--- TASK DETAILS ---
Word for word and without images, transcribe all of the records.

--- GIVEN DATA ---
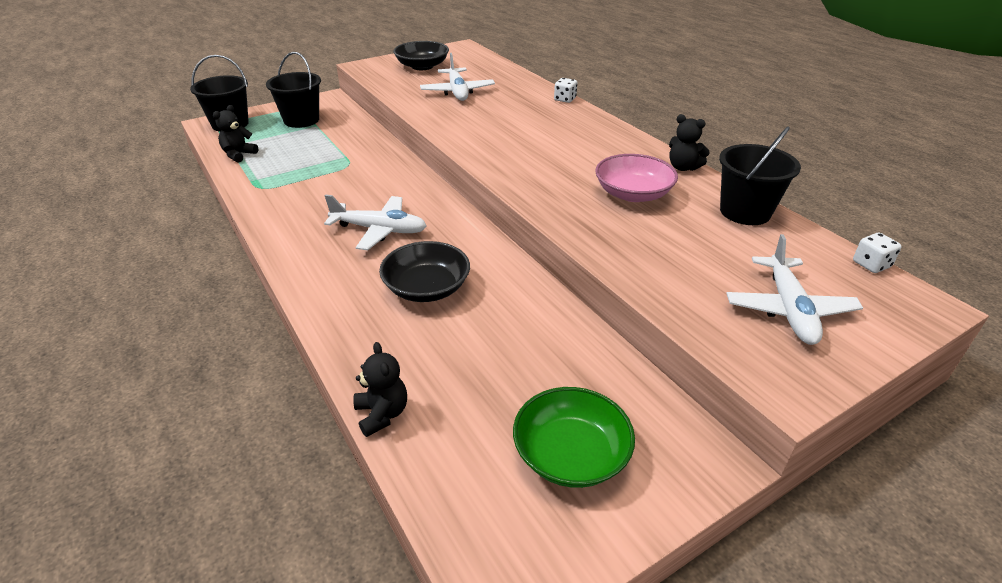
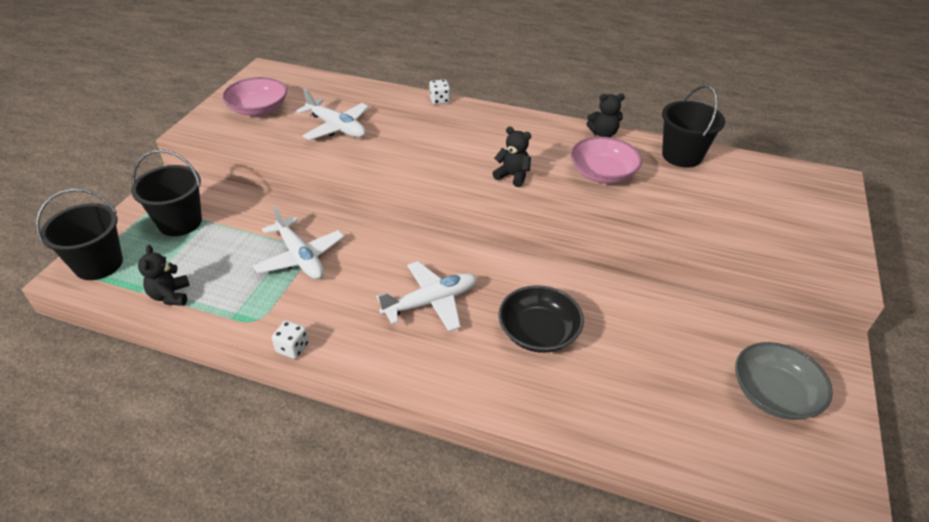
camera: 40 degrees left, 5 degrees up
(382, 414) = (645, 451): black teddy bear -> black teddy bear (513, 176)
(422, 66) = (258, 109): black bowl -> pink bowl
(571, 454) = (773, 394): green bowl -> grey bowl
(788, 309) = (786, 220): white plane -> white plane (300, 257)
(871, 264) = (783, 164): white dice -> white dice (292, 348)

--- COMPLETED EXERCISE ---
camera: 40 degrees left, 5 degrees up
(382, 414) = (645, 451): black teddy bear -> black teddy bear (513, 176)
(422, 66) = (258, 109): black bowl -> pink bowl
(571, 454) = (773, 394): green bowl -> grey bowl
(788, 309) = (786, 220): white plane -> white plane (300, 257)
(871, 264) = (783, 164): white dice -> white dice (292, 348)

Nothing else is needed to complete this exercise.